PROBLEM DESCRIPTION:
Begin at the line containing "bottle (no. 4 from left) centre" in the data below and go on through the line containing "teddy bear centre", repeating each line exactly; include both ends and no other line.
[[ SUPPLIED MATERIAL open ]]
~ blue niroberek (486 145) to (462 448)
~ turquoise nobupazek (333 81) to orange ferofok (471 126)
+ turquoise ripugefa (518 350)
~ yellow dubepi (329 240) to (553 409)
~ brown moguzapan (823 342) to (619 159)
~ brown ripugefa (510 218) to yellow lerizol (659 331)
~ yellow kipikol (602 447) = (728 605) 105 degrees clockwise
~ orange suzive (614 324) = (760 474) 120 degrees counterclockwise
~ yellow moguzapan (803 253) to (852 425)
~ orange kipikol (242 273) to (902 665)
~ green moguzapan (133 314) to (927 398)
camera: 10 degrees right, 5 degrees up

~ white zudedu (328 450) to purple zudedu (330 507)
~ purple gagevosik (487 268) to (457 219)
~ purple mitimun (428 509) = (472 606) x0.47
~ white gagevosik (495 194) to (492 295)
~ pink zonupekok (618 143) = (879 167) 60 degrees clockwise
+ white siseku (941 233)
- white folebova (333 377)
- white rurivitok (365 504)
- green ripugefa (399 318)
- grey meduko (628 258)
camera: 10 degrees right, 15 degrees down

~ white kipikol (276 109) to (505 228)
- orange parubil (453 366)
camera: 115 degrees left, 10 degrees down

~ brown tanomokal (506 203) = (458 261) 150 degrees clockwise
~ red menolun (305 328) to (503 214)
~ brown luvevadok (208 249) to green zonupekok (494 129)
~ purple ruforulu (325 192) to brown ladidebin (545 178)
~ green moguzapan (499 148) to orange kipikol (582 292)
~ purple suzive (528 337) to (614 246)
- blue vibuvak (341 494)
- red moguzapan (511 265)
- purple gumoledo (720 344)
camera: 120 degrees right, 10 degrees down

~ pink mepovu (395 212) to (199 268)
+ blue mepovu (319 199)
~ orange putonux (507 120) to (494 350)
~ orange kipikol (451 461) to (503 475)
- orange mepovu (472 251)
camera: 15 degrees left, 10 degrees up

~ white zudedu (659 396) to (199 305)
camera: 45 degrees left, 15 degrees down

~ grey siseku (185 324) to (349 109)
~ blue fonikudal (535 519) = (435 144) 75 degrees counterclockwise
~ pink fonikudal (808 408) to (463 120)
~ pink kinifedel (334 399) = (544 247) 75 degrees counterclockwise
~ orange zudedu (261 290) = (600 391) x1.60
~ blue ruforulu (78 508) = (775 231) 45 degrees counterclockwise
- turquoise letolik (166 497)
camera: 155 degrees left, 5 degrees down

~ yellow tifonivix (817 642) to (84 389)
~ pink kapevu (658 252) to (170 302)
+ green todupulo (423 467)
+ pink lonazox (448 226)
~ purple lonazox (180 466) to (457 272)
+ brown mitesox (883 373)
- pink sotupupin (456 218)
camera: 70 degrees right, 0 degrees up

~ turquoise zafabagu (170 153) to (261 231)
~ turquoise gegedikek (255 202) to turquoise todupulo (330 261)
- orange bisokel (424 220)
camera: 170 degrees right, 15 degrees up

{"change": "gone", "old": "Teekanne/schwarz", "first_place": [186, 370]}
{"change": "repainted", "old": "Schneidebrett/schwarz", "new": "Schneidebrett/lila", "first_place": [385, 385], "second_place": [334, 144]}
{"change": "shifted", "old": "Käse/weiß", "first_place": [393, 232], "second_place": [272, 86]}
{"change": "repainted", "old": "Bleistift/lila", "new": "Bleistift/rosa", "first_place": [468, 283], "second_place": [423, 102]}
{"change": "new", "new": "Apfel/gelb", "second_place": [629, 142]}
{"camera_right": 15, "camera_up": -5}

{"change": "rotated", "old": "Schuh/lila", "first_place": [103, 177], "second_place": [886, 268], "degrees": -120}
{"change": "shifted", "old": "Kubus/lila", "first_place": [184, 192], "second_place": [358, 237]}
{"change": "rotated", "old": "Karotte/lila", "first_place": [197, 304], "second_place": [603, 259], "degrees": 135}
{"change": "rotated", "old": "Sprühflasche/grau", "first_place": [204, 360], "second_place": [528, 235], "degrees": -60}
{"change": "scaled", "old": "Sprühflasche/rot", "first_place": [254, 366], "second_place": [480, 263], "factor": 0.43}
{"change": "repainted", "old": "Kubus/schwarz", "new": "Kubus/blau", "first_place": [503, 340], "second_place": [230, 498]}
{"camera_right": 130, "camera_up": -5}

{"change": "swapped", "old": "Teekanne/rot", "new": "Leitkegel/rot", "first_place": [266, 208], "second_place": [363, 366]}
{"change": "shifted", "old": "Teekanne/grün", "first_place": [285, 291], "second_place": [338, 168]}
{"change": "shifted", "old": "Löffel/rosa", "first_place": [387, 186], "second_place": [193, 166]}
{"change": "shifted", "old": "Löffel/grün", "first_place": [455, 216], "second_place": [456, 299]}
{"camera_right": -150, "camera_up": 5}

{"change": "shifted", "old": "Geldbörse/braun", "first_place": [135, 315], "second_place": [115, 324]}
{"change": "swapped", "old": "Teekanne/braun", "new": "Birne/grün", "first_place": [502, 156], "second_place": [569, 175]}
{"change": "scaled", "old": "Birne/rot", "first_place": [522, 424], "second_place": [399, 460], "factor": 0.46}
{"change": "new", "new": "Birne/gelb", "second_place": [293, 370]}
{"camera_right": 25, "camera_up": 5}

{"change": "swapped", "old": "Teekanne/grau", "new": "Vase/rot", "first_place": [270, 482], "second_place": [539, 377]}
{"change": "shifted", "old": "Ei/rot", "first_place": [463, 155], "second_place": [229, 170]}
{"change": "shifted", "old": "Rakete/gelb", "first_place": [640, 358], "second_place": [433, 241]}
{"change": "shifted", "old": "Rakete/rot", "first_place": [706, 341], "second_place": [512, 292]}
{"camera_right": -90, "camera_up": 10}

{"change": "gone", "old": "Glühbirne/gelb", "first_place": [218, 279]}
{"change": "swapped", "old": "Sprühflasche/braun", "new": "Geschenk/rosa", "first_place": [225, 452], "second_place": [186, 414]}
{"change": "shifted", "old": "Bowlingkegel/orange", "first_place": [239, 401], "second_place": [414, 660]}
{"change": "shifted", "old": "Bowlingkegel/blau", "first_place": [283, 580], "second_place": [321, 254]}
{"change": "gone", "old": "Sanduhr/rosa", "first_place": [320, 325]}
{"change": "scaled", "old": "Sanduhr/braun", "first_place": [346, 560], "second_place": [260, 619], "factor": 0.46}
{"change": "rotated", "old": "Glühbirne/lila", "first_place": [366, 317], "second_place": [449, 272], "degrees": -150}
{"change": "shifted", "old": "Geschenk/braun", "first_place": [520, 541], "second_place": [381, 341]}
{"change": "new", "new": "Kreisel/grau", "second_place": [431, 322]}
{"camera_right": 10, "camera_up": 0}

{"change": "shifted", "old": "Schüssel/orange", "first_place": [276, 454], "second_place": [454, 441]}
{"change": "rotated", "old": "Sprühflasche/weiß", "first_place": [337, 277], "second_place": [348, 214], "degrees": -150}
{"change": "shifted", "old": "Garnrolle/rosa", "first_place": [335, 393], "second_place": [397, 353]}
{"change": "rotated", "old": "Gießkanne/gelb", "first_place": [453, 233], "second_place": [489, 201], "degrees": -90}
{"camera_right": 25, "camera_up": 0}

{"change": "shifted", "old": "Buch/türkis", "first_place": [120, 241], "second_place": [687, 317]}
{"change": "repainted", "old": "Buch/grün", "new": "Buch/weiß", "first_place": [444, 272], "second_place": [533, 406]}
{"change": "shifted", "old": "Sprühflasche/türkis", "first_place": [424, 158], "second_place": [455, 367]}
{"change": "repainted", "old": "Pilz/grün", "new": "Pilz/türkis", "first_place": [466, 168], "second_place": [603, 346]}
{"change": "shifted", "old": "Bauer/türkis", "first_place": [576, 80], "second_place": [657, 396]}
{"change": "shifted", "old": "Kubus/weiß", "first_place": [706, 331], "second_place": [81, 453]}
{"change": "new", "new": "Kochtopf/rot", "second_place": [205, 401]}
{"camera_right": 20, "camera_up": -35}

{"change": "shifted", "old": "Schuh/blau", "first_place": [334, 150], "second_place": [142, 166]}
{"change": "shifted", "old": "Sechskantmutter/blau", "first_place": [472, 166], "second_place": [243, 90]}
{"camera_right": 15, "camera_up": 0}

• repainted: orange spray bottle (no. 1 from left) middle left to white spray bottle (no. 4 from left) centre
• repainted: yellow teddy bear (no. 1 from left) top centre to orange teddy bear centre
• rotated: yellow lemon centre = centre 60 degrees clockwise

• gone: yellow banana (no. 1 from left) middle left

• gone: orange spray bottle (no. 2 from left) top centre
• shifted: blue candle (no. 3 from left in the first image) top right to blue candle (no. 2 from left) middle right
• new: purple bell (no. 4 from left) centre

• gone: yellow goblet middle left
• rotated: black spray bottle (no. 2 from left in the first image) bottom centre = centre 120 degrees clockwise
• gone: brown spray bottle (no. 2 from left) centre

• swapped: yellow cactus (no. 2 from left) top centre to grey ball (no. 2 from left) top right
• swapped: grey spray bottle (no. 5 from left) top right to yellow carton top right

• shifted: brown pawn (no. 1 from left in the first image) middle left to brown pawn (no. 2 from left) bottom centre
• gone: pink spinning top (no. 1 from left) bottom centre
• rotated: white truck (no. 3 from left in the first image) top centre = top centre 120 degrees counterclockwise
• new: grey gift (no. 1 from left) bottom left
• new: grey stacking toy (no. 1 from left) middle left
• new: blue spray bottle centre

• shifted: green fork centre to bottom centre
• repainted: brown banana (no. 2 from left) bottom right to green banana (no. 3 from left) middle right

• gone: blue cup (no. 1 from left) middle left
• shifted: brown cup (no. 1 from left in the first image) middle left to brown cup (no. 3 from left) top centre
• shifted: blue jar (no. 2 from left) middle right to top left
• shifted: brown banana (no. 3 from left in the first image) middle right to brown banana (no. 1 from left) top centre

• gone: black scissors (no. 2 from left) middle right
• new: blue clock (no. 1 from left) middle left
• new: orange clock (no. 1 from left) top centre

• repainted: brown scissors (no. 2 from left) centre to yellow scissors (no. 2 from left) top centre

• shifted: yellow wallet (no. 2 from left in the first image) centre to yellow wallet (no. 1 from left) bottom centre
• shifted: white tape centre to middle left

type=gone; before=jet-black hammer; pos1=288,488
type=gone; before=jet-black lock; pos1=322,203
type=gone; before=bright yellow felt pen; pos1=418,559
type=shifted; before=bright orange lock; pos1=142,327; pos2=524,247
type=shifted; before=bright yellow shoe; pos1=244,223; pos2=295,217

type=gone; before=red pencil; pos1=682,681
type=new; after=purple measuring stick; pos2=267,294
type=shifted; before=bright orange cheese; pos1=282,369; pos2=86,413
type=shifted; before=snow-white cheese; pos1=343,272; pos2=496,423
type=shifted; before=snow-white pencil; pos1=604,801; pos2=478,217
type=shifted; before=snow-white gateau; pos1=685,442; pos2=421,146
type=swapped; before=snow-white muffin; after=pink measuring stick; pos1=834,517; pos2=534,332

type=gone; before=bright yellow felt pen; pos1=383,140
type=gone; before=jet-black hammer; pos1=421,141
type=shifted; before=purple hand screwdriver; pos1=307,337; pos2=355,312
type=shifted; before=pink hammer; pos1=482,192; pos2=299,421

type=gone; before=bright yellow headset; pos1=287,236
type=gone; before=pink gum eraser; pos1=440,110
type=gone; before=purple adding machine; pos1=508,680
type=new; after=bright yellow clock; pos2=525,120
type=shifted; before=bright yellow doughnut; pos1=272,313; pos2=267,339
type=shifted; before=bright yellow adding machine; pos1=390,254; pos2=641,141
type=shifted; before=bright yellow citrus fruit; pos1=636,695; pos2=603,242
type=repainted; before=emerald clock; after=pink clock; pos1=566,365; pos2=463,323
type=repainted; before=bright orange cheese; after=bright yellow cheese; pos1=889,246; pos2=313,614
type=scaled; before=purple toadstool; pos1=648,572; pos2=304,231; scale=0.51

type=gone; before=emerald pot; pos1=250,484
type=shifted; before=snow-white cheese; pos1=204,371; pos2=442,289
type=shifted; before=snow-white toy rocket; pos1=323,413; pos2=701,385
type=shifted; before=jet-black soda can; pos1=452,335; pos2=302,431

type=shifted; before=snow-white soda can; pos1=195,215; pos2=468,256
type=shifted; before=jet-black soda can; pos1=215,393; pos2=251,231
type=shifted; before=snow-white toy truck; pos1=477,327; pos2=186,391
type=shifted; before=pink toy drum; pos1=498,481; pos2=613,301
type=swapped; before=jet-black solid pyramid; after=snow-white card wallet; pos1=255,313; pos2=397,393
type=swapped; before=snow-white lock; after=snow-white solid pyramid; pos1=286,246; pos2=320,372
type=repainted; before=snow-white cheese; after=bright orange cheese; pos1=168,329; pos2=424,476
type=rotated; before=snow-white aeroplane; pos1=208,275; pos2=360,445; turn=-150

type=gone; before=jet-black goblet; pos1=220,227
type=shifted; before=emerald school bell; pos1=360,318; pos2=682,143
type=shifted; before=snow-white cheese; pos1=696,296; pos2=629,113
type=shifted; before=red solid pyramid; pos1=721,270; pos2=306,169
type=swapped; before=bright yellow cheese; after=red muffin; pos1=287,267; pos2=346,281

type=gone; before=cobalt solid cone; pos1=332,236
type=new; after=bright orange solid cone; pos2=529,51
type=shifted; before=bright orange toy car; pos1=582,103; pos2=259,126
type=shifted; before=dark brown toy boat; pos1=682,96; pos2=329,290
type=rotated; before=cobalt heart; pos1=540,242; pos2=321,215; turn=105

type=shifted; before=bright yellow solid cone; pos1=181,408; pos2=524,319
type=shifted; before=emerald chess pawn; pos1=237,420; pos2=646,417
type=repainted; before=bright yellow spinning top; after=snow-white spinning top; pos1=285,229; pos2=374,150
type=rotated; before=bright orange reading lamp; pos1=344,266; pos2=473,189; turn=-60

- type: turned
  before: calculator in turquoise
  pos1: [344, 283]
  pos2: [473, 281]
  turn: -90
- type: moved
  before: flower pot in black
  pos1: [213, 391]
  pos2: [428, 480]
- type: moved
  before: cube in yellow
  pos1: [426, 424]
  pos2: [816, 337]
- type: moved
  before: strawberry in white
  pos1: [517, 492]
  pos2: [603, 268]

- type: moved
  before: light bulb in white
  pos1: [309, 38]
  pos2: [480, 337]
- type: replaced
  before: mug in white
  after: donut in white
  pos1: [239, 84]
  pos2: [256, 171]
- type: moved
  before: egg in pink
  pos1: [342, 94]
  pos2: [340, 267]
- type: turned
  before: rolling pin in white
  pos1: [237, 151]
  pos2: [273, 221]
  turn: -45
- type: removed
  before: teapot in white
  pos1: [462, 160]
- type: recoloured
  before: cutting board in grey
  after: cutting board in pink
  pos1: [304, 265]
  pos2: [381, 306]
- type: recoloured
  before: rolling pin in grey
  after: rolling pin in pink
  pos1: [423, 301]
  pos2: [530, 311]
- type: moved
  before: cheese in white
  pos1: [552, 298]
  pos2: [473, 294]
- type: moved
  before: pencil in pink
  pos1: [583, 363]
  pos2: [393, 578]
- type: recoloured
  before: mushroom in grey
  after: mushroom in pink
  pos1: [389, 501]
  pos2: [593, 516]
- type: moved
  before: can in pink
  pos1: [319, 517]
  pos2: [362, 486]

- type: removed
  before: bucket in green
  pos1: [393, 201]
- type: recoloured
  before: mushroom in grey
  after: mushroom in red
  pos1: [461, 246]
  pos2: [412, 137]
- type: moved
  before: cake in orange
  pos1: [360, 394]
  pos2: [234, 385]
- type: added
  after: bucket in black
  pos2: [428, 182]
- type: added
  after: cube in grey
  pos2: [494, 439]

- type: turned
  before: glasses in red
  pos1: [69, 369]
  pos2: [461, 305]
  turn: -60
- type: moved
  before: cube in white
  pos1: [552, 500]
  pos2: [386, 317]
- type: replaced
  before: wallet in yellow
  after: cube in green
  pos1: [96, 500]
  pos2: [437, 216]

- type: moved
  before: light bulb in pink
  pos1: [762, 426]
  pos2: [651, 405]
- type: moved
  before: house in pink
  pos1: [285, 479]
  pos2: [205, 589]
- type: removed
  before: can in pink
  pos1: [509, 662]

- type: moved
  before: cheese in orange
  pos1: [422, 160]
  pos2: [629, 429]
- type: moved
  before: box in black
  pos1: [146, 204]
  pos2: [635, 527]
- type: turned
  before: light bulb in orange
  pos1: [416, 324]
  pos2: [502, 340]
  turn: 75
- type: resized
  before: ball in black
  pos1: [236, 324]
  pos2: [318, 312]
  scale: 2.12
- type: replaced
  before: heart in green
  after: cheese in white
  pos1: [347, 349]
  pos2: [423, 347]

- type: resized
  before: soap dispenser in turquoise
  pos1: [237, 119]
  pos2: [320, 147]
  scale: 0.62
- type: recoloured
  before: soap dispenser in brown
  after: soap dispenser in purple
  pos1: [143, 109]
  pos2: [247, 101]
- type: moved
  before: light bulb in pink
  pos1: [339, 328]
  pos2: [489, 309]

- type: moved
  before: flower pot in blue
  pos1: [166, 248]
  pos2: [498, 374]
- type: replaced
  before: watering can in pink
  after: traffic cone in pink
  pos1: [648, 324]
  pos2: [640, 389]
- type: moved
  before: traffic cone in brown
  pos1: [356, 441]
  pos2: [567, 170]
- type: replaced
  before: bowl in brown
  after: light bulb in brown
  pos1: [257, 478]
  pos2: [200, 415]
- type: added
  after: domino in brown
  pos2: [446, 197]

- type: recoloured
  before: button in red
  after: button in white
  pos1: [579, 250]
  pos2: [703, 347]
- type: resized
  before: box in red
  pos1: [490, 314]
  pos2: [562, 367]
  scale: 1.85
[[ SUPPLIED MATERIAL closed ]]
TASK RESPONSE:
• repainted: orange spray bottle (no. 1 from left) middle left to white spray bottle (no. 4 from left) centre
• repainted: yellow teddy bear (no. 1 from left) top centre to orange teddy bear centre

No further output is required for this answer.